(PROVIDED INFORMATION begins)

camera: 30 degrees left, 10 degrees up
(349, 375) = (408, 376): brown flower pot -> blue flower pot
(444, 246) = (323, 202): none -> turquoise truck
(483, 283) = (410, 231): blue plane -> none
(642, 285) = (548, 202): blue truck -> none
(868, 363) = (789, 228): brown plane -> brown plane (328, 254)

(PROVIDED INFORMATION ends)
(PROVIDED INFORMATION begins)

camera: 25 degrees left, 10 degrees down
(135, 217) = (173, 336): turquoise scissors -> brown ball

(PROVIDED INFORMATION ends)
(PROVIDED INFORMATION begins)

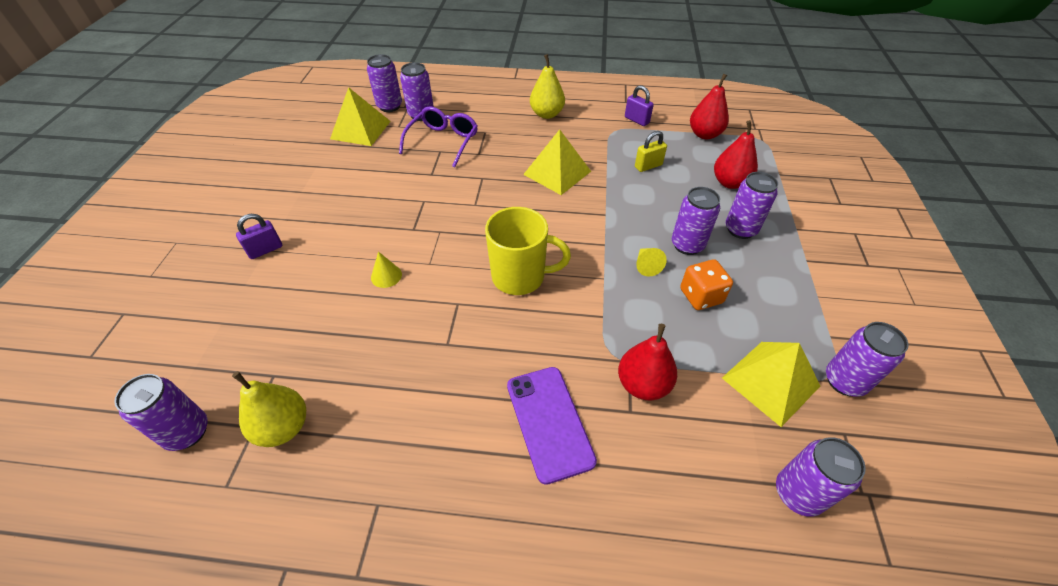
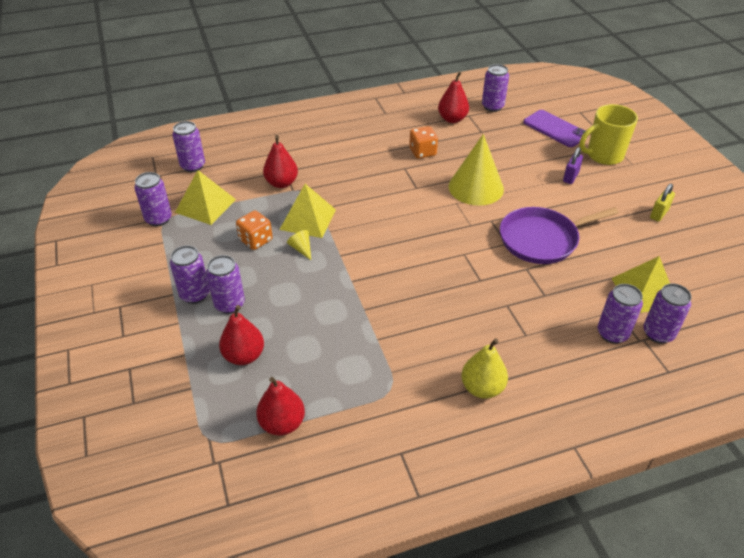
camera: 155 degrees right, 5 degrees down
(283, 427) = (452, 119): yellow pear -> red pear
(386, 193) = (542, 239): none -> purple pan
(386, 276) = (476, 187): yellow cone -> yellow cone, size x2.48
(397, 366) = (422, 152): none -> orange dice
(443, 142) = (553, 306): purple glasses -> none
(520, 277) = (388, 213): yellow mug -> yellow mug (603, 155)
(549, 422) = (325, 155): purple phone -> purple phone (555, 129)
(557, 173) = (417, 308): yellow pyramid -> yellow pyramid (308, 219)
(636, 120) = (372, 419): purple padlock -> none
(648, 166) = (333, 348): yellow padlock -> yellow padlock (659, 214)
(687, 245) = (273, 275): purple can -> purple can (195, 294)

(PROVIDED INFORMATION ends)

Output exactly one stretch of the listing: from the line containing "camera: 25 degrees left, 10 degrees down" through the line containing "(135, 217) = (173, 336): turquoise", both end lines included.

OUTPUT FOR THIS EXERCISE
camera: 25 degrees left, 10 degrees down
(135, 217) = (173, 336): turquoise scissors -> brown ball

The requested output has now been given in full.